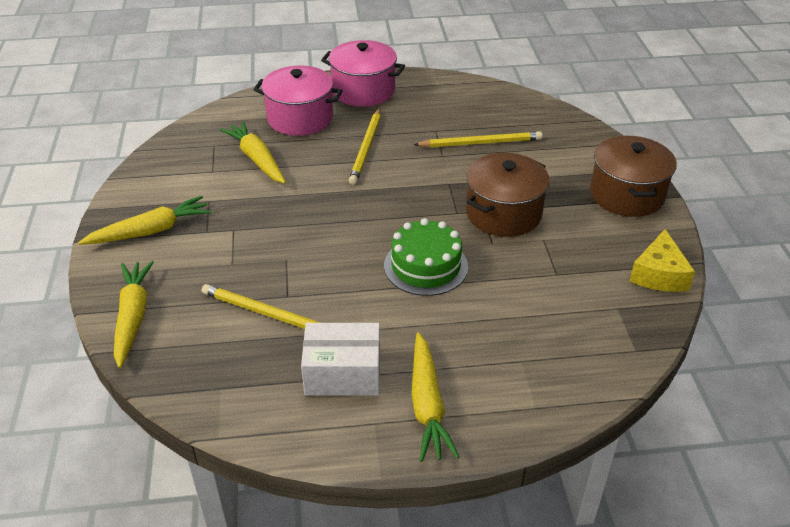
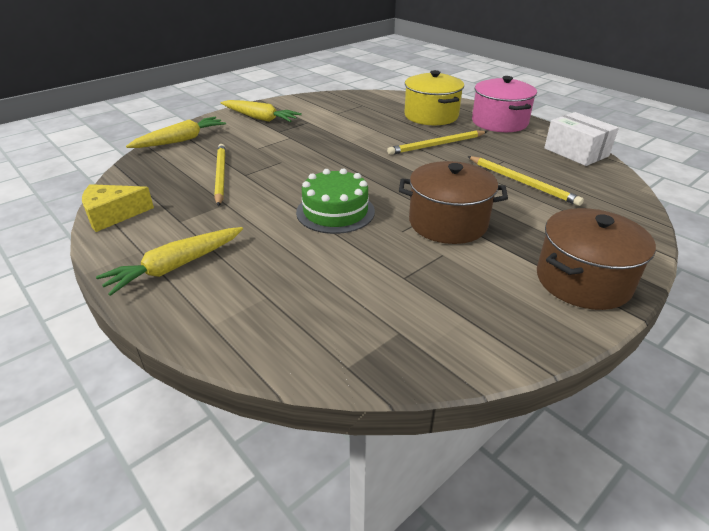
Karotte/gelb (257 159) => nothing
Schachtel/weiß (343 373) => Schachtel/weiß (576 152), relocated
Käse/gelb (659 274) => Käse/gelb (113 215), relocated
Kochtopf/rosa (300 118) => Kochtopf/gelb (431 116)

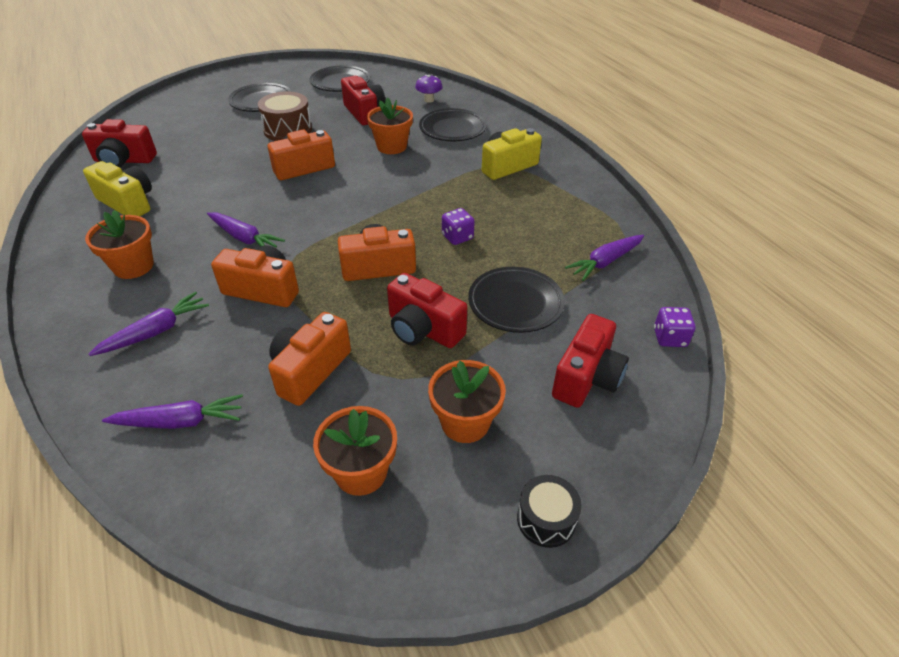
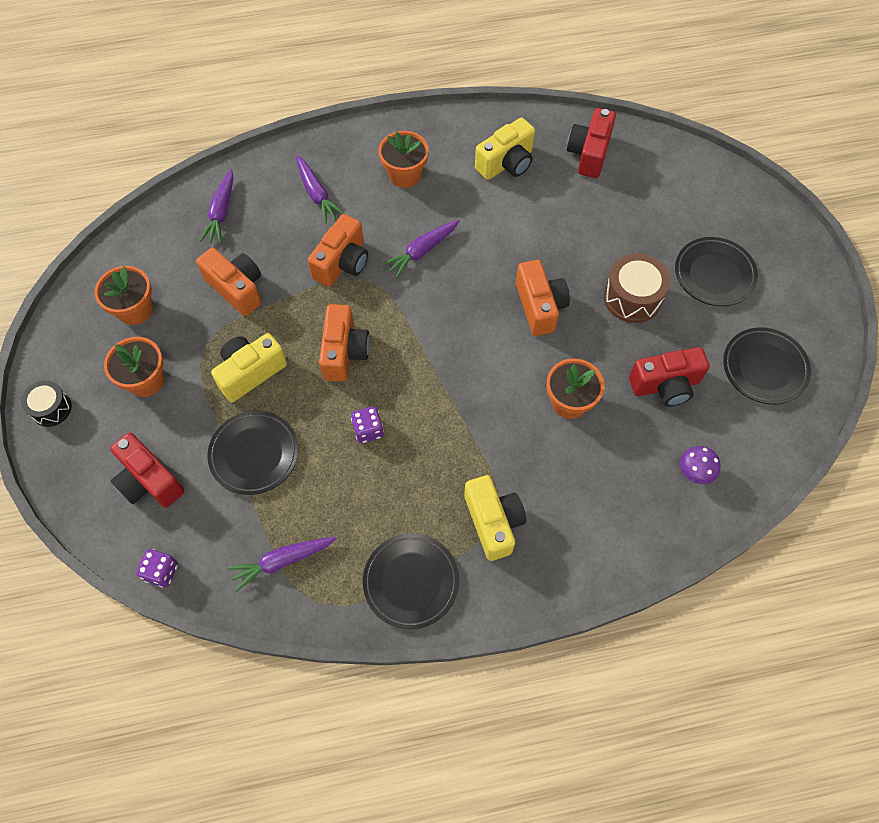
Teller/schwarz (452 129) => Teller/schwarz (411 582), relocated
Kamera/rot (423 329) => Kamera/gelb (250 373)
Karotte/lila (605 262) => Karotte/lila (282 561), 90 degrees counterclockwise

--------------------------------------------------

### PROBLEM
Write out each line again, exactly as it appears above, except for any picture.

### TASK RESPONSE
Karotte/gelb (257 159) => nothing
Schachtel/weiß (343 373) => Schachtel/weiß (576 152), relocated
Käse/gelb (659 274) => Käse/gelb (113 215), relocated
Kochtopf/rosa (300 118) => Kochtopf/gelb (431 116)

Teller/schwarz (452 129) => Teller/schwarz (411 582), relocated
Kamera/rot (423 329) => Kamera/gelb (250 373)
Karotte/lila (605 262) => Karotte/lila (282 561), 90 degrees counterclockwise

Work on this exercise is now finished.